**What you are asked to do:**
Find the line containing "armchair: (229, 70) -> (76, 57), moved". Retype it and every line after it through the end of the entries, exactly as written, with nothing added.
(Beginning of Recorded information)
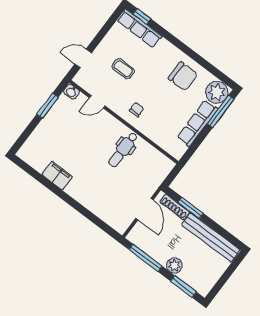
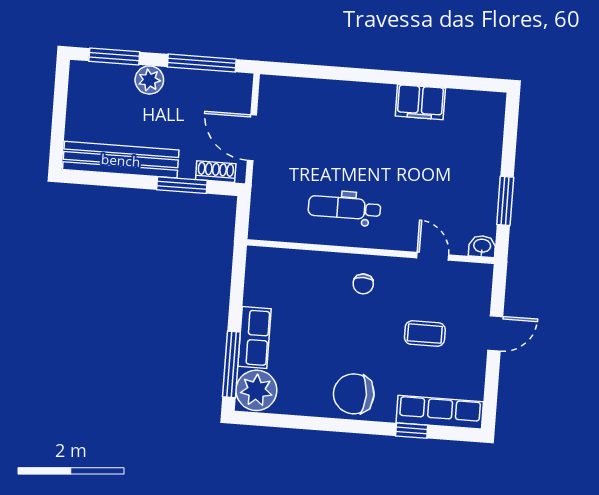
window: (142, 16) -> (412, 431), moved
door: (83, 58) -> (495, 333), moved
chair: (183, 76) -> (354, 394), moved
door: (97, 102) -> (433, 256), hinge flipped
row of seats: (197, 123) -> (254, 338), width x0.68
dental chair: (123, 150) -> (344, 208), turned -90
shoe rack: (175, 207) -> (216, 172), width x0.70

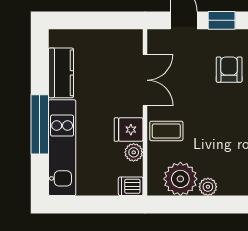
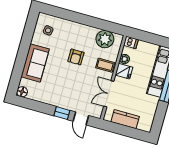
armchair: (229, 70) -> (76, 57), moved
kitchen counter: (61, 73) -> (125, 119), moved, turned 90
plant: (208, 187) -> (92, 31), removed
(End of Recorded information)
**Solution:**
armchair: (229, 70) -> (76, 57), moved
kitchen counter: (61, 73) -> (125, 119), moved, turned 90
plant: (208, 187) -> (92, 31), removed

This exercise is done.